#### About this task
Each and every line below goes into your answer unchanged, but leave out the images.

#### Raw data

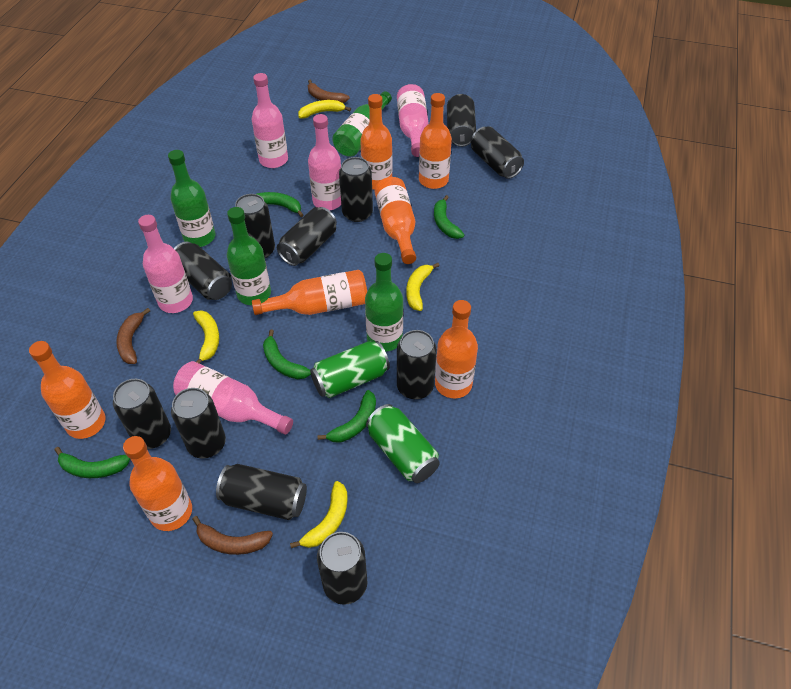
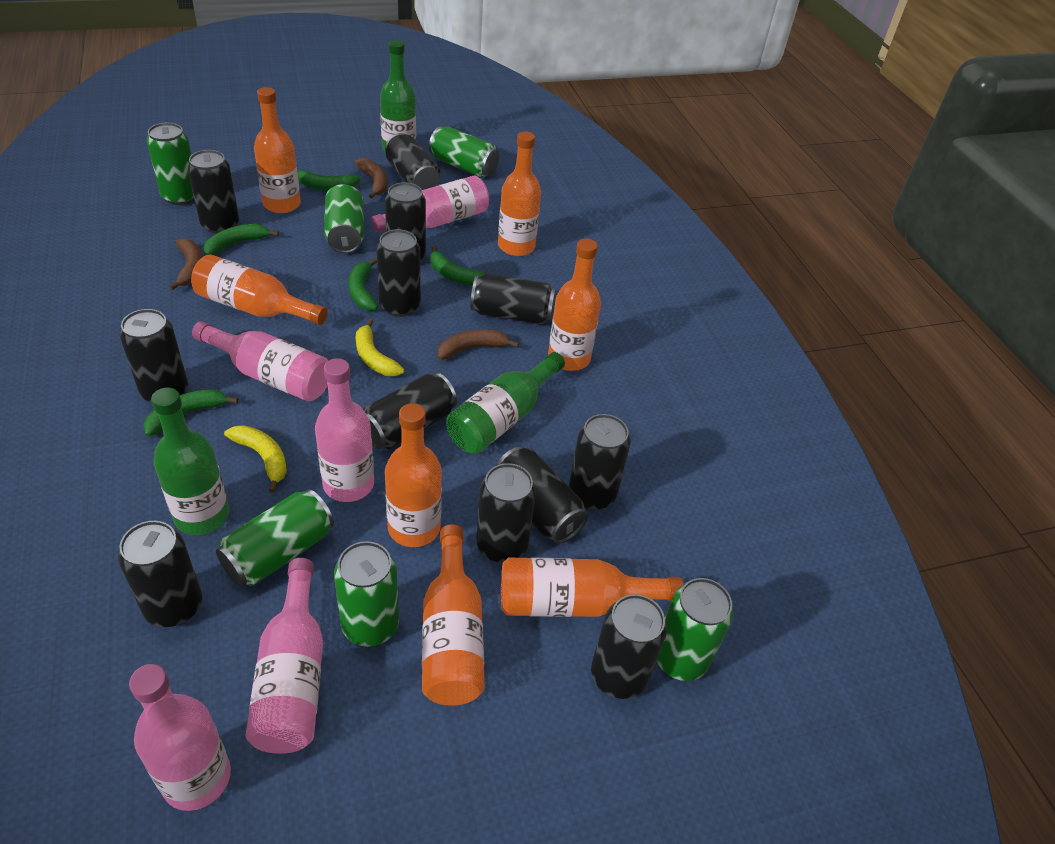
black can: 11 -> 12
green bottle: 4 -> 3
green can: 2 -> 6
yellow banana: 4 -> 2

#### Answer to the problem
black can: 11 -> 12
green bottle: 4 -> 3
green can: 2 -> 6
yellow banana: 4 -> 2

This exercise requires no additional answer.